**DATA PROVIDED**
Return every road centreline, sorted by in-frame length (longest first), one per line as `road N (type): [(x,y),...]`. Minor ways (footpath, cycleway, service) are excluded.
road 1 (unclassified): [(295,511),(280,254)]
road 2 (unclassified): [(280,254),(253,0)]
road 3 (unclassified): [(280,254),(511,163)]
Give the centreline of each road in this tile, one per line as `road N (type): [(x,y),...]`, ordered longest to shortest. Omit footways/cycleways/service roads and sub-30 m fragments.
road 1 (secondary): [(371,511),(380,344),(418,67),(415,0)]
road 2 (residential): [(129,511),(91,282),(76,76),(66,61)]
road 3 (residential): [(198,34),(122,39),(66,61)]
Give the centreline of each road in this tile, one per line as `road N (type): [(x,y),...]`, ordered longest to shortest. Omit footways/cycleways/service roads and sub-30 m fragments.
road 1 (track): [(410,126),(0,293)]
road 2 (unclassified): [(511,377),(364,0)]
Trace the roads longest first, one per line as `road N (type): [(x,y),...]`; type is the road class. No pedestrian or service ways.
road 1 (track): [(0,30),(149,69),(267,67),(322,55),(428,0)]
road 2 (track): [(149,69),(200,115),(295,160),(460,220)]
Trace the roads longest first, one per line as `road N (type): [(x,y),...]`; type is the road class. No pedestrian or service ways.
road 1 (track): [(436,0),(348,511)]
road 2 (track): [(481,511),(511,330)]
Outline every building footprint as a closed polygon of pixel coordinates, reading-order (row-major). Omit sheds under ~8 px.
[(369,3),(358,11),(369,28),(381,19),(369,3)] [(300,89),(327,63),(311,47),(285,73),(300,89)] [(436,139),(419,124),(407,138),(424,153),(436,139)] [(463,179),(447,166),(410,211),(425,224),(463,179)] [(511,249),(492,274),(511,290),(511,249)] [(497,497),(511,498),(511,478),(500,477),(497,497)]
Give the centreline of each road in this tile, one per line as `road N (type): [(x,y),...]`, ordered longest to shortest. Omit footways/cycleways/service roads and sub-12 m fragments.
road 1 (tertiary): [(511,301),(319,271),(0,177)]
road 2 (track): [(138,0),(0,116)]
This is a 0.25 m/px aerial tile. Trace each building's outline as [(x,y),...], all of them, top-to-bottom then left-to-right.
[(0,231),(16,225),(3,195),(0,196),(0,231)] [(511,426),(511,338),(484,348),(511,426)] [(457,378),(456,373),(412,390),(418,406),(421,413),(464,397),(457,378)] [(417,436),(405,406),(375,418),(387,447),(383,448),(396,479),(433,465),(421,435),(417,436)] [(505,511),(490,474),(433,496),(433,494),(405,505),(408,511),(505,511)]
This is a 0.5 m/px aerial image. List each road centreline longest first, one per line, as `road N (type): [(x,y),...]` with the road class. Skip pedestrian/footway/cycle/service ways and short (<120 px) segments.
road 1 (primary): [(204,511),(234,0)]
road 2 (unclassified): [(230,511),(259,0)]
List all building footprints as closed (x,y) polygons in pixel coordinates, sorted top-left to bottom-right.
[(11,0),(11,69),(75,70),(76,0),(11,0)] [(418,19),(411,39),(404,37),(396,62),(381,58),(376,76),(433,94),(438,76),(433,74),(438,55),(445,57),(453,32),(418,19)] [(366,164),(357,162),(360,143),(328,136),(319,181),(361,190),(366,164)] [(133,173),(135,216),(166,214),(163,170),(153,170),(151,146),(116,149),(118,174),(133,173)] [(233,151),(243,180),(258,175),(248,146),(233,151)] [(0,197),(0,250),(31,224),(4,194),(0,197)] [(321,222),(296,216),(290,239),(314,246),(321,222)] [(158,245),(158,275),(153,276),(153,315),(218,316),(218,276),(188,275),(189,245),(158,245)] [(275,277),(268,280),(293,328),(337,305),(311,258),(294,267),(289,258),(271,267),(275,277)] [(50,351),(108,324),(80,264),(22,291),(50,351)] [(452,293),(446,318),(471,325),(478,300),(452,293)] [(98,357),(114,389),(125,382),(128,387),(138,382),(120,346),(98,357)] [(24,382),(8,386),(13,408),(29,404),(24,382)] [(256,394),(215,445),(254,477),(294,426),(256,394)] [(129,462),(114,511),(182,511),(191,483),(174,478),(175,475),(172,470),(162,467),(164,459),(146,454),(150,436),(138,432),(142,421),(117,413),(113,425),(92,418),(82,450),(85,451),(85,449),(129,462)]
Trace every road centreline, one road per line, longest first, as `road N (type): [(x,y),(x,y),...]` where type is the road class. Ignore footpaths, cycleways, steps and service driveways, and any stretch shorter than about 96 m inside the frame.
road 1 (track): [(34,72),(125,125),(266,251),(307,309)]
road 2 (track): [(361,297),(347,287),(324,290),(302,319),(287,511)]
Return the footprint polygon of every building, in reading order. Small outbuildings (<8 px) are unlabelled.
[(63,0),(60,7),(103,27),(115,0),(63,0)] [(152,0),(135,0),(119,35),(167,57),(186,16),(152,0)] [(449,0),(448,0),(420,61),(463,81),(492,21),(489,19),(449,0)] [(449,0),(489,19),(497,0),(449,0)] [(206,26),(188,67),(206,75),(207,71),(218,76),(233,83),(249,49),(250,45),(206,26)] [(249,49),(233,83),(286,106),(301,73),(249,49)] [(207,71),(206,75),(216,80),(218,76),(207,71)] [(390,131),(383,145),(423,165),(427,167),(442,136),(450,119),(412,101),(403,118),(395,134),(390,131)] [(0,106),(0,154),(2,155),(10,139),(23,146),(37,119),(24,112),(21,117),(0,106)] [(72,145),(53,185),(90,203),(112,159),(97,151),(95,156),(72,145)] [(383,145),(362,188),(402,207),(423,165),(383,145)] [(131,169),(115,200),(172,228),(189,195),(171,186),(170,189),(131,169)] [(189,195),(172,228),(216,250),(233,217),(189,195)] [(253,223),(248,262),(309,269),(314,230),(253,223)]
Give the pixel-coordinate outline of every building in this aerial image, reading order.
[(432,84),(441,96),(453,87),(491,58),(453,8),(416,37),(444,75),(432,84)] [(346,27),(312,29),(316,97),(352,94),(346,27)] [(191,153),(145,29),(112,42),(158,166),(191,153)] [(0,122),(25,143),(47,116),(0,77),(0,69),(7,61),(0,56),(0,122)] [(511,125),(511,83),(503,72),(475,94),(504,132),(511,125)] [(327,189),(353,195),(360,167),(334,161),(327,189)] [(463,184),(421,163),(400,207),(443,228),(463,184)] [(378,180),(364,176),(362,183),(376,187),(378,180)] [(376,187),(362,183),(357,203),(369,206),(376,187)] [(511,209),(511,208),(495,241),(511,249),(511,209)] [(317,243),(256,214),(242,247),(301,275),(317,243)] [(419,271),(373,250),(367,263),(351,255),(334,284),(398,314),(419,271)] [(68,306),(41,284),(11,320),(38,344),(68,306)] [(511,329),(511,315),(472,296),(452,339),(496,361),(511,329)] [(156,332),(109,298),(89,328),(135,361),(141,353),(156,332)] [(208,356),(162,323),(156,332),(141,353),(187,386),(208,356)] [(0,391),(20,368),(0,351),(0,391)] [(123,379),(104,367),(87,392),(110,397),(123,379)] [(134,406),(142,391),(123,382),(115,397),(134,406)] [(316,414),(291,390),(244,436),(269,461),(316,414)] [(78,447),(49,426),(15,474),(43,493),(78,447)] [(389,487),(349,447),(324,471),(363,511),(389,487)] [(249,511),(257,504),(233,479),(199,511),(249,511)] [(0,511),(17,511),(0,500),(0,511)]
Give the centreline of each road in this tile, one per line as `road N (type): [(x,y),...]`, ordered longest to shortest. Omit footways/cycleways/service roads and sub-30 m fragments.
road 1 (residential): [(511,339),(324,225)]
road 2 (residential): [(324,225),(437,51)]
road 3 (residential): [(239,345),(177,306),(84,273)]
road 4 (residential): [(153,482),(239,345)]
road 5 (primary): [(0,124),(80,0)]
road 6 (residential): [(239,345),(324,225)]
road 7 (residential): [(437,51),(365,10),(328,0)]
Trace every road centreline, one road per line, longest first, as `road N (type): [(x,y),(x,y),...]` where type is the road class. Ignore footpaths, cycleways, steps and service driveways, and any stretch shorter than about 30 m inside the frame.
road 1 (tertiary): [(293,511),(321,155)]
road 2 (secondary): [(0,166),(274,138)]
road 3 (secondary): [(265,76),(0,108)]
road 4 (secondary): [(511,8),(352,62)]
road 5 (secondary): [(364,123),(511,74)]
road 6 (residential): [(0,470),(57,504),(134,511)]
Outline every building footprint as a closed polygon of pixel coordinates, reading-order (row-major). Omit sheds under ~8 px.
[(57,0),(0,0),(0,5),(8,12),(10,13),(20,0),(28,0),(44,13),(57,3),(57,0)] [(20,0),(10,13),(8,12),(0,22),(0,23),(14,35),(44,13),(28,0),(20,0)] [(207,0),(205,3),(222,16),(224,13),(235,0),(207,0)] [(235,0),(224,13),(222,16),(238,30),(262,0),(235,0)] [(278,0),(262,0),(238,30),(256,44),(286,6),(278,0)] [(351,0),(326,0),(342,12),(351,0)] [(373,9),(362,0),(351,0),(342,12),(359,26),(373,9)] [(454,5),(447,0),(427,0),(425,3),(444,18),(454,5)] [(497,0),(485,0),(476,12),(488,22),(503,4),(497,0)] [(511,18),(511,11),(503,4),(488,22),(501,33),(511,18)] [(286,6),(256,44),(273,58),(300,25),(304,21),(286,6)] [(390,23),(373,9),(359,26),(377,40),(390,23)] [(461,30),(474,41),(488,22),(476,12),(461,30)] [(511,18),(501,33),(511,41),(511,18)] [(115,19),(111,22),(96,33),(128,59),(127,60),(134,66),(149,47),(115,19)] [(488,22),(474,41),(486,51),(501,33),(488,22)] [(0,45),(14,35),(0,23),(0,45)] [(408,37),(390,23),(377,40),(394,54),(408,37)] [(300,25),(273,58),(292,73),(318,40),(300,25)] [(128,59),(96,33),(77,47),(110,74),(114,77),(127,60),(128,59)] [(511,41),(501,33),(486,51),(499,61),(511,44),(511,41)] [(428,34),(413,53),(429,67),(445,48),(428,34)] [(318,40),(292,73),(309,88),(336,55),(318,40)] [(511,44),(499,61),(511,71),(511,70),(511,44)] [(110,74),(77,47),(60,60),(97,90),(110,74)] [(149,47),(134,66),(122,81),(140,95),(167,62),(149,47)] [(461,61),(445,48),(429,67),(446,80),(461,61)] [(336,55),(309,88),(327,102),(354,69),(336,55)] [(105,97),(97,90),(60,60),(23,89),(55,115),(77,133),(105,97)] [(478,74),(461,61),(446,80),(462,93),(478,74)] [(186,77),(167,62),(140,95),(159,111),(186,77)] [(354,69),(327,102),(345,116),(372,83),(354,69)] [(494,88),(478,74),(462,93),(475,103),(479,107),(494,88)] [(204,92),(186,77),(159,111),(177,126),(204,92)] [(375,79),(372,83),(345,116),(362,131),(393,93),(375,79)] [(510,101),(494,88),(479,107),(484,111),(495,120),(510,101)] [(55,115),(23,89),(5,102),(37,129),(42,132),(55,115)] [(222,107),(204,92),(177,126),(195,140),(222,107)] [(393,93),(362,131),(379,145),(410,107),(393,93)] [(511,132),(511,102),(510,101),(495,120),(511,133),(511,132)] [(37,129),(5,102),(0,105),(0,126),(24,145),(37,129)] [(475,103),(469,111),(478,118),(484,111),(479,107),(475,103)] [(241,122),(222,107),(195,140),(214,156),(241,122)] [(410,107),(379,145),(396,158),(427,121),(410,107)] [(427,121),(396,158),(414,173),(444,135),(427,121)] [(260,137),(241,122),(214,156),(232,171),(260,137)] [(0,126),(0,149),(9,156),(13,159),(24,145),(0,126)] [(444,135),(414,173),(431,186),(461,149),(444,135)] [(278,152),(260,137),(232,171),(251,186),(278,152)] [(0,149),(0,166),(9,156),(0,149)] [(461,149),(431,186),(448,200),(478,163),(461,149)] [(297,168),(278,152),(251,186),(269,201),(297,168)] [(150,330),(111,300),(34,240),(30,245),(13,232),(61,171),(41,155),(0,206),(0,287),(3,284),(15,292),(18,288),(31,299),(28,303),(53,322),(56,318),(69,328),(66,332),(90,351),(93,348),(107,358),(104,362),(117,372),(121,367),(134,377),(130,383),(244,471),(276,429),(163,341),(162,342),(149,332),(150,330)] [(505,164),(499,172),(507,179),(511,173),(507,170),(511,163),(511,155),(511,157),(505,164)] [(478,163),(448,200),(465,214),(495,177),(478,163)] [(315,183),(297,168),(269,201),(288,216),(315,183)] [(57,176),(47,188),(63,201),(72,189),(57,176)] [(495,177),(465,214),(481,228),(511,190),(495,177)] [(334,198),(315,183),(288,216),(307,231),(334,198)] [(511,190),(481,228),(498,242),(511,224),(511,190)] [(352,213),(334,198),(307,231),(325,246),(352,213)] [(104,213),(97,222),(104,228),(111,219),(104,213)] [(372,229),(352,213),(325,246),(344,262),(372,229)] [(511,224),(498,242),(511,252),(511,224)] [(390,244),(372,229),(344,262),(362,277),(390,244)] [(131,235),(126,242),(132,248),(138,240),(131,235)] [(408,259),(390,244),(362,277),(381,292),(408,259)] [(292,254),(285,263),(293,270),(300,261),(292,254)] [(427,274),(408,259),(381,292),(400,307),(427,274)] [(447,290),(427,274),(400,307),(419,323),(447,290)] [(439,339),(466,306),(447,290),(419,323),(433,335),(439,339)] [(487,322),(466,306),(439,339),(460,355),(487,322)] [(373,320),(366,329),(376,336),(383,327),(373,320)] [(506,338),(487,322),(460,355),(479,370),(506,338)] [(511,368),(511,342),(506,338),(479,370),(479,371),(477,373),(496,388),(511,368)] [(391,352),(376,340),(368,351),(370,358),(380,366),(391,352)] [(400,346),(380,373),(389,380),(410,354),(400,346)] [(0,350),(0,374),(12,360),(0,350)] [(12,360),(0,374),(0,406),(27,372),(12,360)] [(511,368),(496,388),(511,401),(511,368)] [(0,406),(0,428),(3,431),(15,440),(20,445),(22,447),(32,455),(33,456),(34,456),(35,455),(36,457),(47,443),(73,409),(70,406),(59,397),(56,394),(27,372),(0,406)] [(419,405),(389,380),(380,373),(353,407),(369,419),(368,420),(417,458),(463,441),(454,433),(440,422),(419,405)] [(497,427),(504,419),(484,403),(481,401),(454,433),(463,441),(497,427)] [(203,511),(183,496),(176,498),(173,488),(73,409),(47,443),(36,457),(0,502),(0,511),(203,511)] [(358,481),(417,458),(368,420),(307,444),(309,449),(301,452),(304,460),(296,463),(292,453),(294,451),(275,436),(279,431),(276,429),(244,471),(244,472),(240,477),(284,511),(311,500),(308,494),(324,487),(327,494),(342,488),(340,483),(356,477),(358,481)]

**GIVEN TASK**
Which lines in the material above contain the string "bottom", with case taken into account? Locate each one and copy it out in full.

**TASK OUTPUT**
This is a 0.25 m/px aerial tile. Trace each building's outline as [(x,y),...], all of them, top-to-bottom then left-to-right.
List all building footprints as closed (x,y) polygons in pixel coordinates, sorted top-left to bottom-right.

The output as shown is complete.